### What you are asked to do
Give back the records that follow exactly, images excluded.

### Object position data
+ + + + + + +

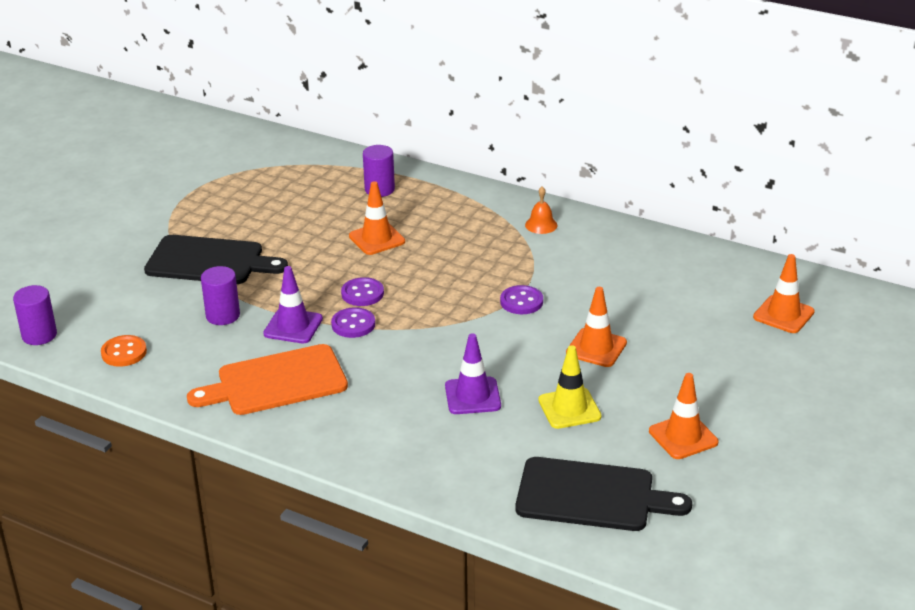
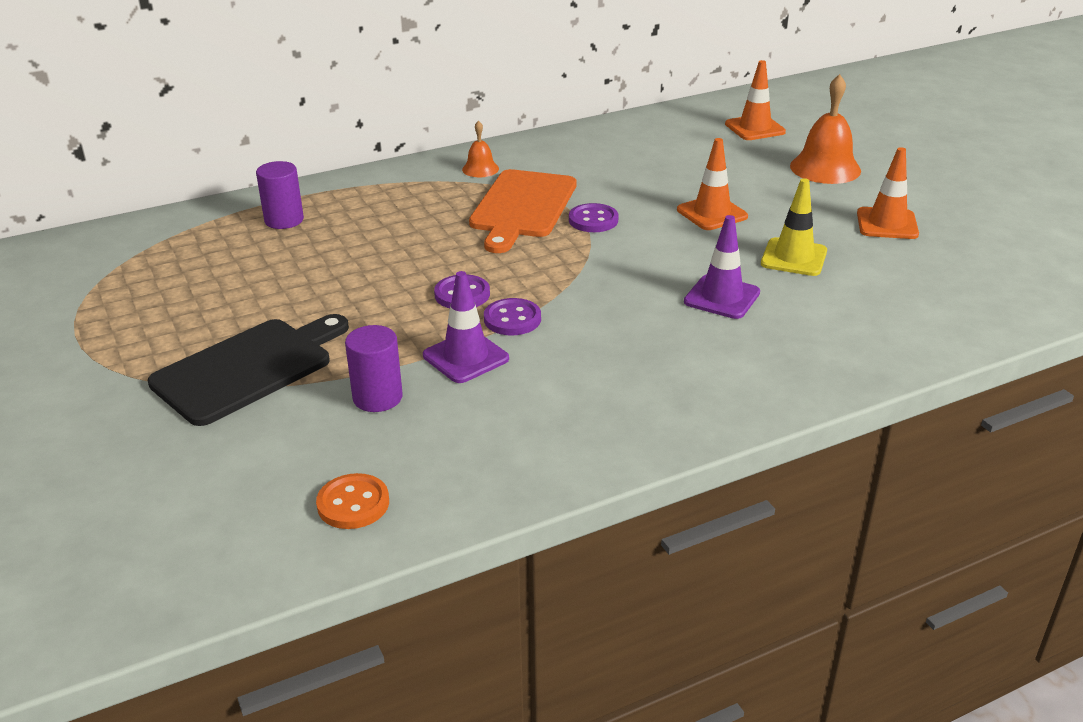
camera: 55 degrees left, 0 degrees up
(39, 335) = (205, 571): purple cylinder -> none
(276, 382) = (561, 405): orange cutting board -> orange cutting board (522, 207)
(377, 239) = (373, 252): orange traffic cone -> none
(592, 496) = (941, 294): black cutting board -> none
(750, 375) = (825, 168): none -> orange bell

+ + + + + + +

### Result
camera: 55 degrees left, 0 degrees up
(39, 335) = (205, 571): purple cylinder -> none
(276, 382) = (561, 405): orange cutting board -> orange cutting board (522, 207)
(377, 239) = (373, 252): orange traffic cone -> none
(592, 496) = (941, 294): black cutting board -> none
(750, 375) = (825, 168): none -> orange bell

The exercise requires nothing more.